In the data that follows, count every line holding the string "plate" and give the count alone.

> _DATASET RECORDS_:
►
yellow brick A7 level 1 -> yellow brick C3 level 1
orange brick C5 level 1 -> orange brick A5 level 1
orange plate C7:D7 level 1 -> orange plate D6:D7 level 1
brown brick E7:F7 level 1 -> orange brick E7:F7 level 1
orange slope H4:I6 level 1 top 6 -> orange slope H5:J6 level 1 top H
◄
►
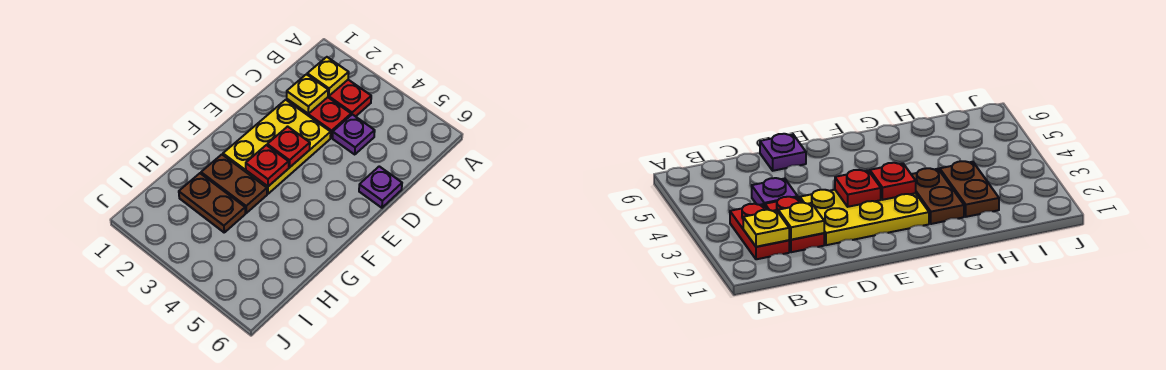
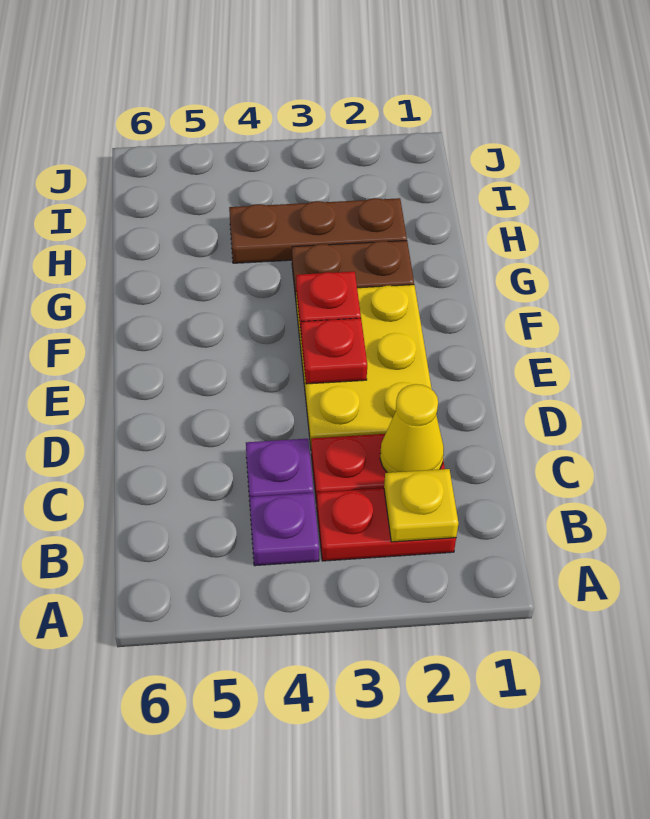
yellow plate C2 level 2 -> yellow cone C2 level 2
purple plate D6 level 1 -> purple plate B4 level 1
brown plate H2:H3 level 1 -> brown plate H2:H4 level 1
◄
> _RESPONSE BOX_:
4